Pick out every line in the rows below that contains the word "Incorrect", matching case exactly. Copy each of those lines in full.

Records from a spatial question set
<<<<
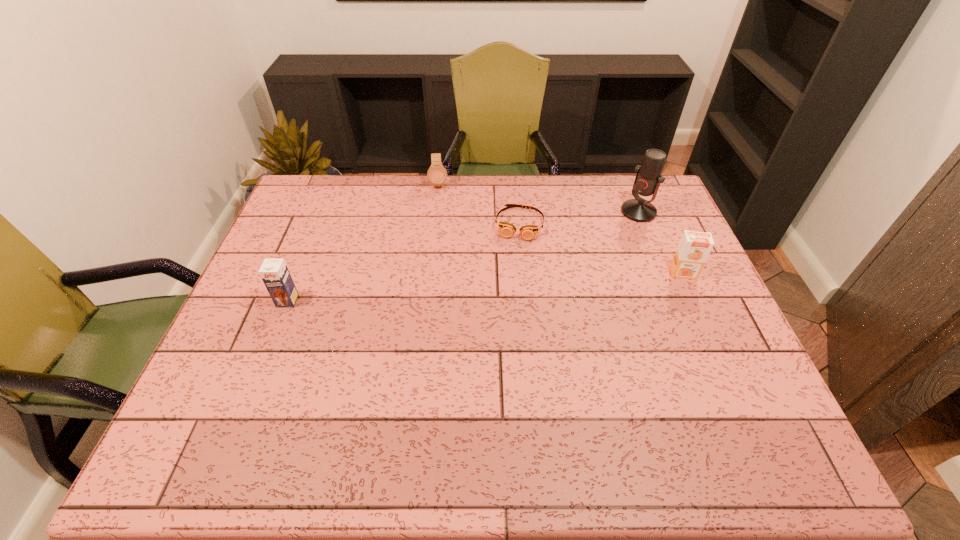
Where is `vacant space situated 0.230m on the side of the tallest object with the red ring`? The height and width of the screenshot is (540, 960). vacant space situated 0.230m on the side of the tallest object with the red ring is located at coordinates (583, 251).

The image size is (960, 540). Find the location of `free space located on the side of the tallest object with the red ring`. free space located on the side of the tallest object with the red ring is located at coordinates (570, 260).

I want to click on free space located on the side of the tallest object with the red ring, so click(606, 235).

At what (x,y) coordinates should I click in order to perform the action: click on vacant space located with the lenses facing forward on the shortest object. Please return your answer as a coordinate pair (x, y). The width and height of the screenshot is (960, 540). Looking at the image, I should click on (511, 274).

This screenshot has width=960, height=540. I want to click on vacant space located with the lenses facing forward on the shortest object, so click(x=514, y=258).

Where is `free space located 0.360m with the lenses facing forward on the shortest object`? This screenshot has height=540, width=960. free space located 0.360m with the lenses facing forward on the shortest object is located at coordinates (500, 335).

This screenshot has width=960, height=540. In order to click on vacant space located on the face of the fourth tallest object in this screenshot , I will do `click(440, 226)`.

The height and width of the screenshot is (540, 960). What are the coordinates of `free space located 0.210m on the face of the fourth tallest object` in the screenshot? It's located at (440, 230).

Find the location of a particular element. Image resolution: width=960 pixels, height=540 pixels. vacant area situated 0.310m on the face of the fourth tallest object is located at coordinates (441, 251).

Locate an element on the screen. This screenshot has width=960, height=540. microphone that is at the far edge is located at coordinates click(x=648, y=178).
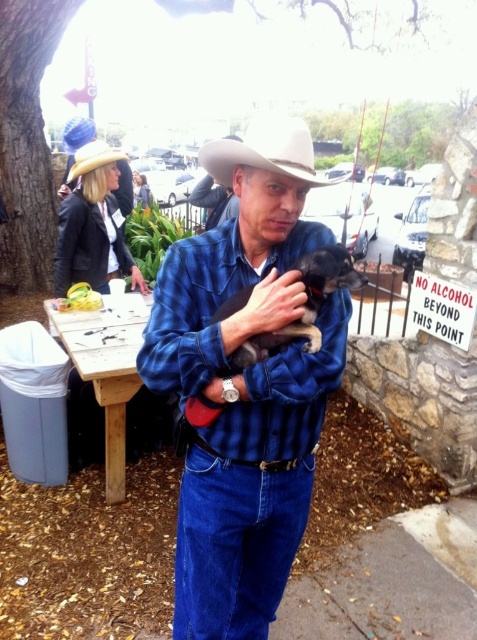
Is wooden picnic table at lower left wider than white matte cowboy hat at center?

Incorrect, wooden picnic table at lower left's width does not surpass white matte cowboy hat at center's.

Can you confirm if wooden picnic table at lower left is positioned to the left of white matte cowboy hat at center?

Indeed, wooden picnic table at lower left is positioned on the left side of white matte cowboy hat at center.

I want to click on wooden picnic table at lower left, so click(106, 368).

Can you confirm if wooden picnic table at lower left is positioned to the left of yellow felt fedora at upper left?

Incorrect, wooden picnic table at lower left is not on the left side of yellow felt fedora at upper left.

Between wooden picnic table at lower left and yellow felt fedora at upper left, which one appears on the left side from the viewer's perspective?

yellow felt fedora at upper left is more to the left.

The image size is (477, 640). What do you see at coordinates (106, 368) in the screenshot? I see `wooden picnic table at lower left` at bounding box center [106, 368].

The height and width of the screenshot is (640, 477). Find the location of `wooden picnic table at lower left`. wooden picnic table at lower left is located at coordinates click(106, 368).

Can you confirm if blue plaid shirt at center is positioned below black fur dog at center?

Indeed, blue plaid shirt at center is positioned under black fur dog at center.

From the picture: Measure the distance from blue plaid shirt at center to black fur dog at center.

The distance of blue plaid shirt at center from black fur dog at center is 9.07 inches.

The height and width of the screenshot is (640, 477). Identify the location of blue plaid shirt at center. (245, 384).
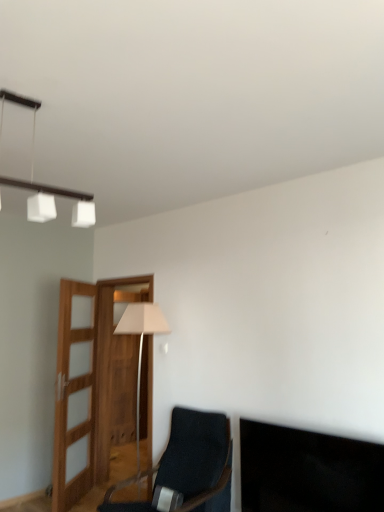
Question: Considering the relative positions of black glossy tv at lower right and white fabric lampshade at center in the image provided, is black glossy tv at lower right behind white fabric lampshade at center?

Choices:
 (A) yes
 (B) no

Answer: (B)

Question: Can you confirm if black glossy tv at lower right is thinner than white fabric lampshade at center?

Choices:
 (A) yes
 (B) no

Answer: (A)

Question: Would you say black glossy tv at lower right is a long distance from white fabric lampshade at center?

Choices:
 (A) no
 (B) yes

Answer: (B)

Question: Is black glossy tv at lower right smaller than white fabric lampshade at center?

Choices:
 (A) no
 (B) yes

Answer: (B)

Question: Is black glossy tv at lower right surrounding white fabric lampshade at center?

Choices:
 (A) yes
 (B) no

Answer: (B)

Question: Is white fabric lampshade at center at the back of black glossy tv at lower right?

Choices:
 (A) yes
 (B) no

Answer: (B)

Question: From a real-world perspective, is white fabric lampshade at center located higher than black glossy tv at lower right?

Choices:
 (A) no
 (B) yes

Answer: (B)

Question: Is the depth of white fabric lampshade at center less than that of black glossy tv at lower right?

Choices:
 (A) no
 (B) yes

Answer: (A)

Question: Is white fabric lampshade at center to the right of black glossy tv at lower right from the viewer's perspective?

Choices:
 (A) yes
 (B) no

Answer: (B)

Question: From the image's perspective, is white fabric lampshade at center on black glossy tv at lower right?

Choices:
 (A) yes
 (B) no

Answer: (A)

Question: Is white fabric lampshade at center not within black glossy tv at lower right?

Choices:
 (A) no
 (B) yes

Answer: (B)

Question: Could you tell me if white fabric lampshade at center is facing black glossy tv at lower right?

Choices:
 (A) no
 (B) yes

Answer: (A)

Question: Does black glossy tv at lower right have a larger size compared to dark blue fabric chair at center?

Choices:
 (A) no
 (B) yes

Answer: (A)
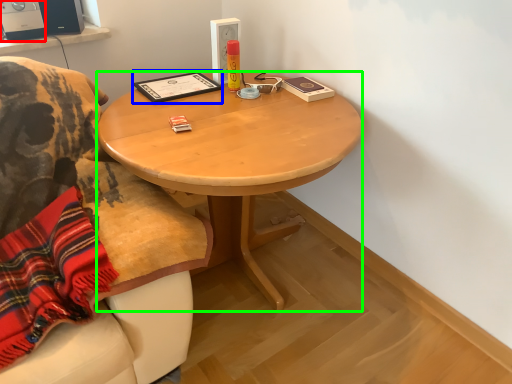
Question: Which object is the farthest from loudspeaker (highlighted by a red box)? Choose among these: book (highlighted by a blue box) or desk (highlighted by a green box).

Choices:
 (A) book
 (B) desk

Answer: (B)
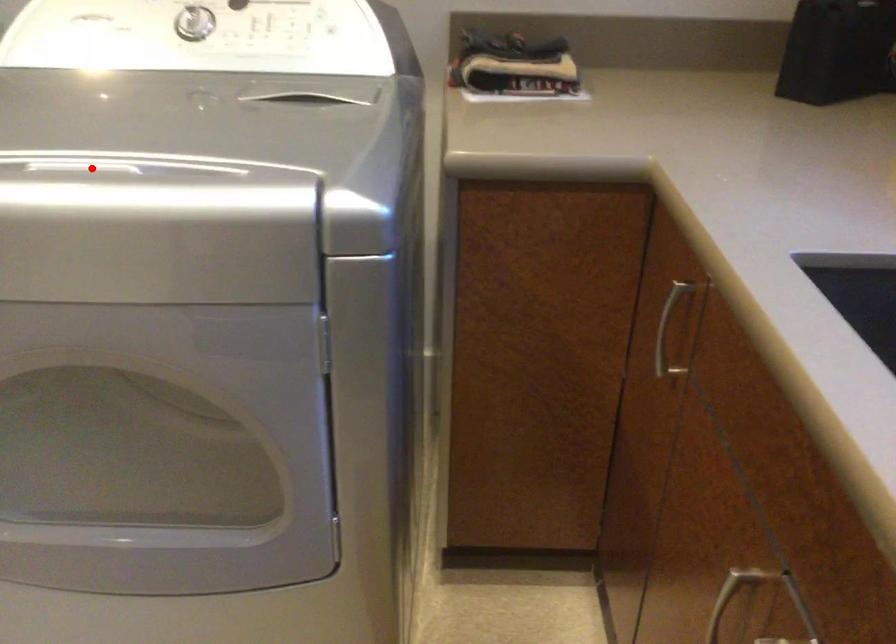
>>>>
**Solution for this task**.
Incorrect, wooden picnic table at lower left's width does not surpass white matte cowboy hat at center's.
Incorrect, wooden picnic table at lower left is not on the left side of yellow felt fedora at upper left.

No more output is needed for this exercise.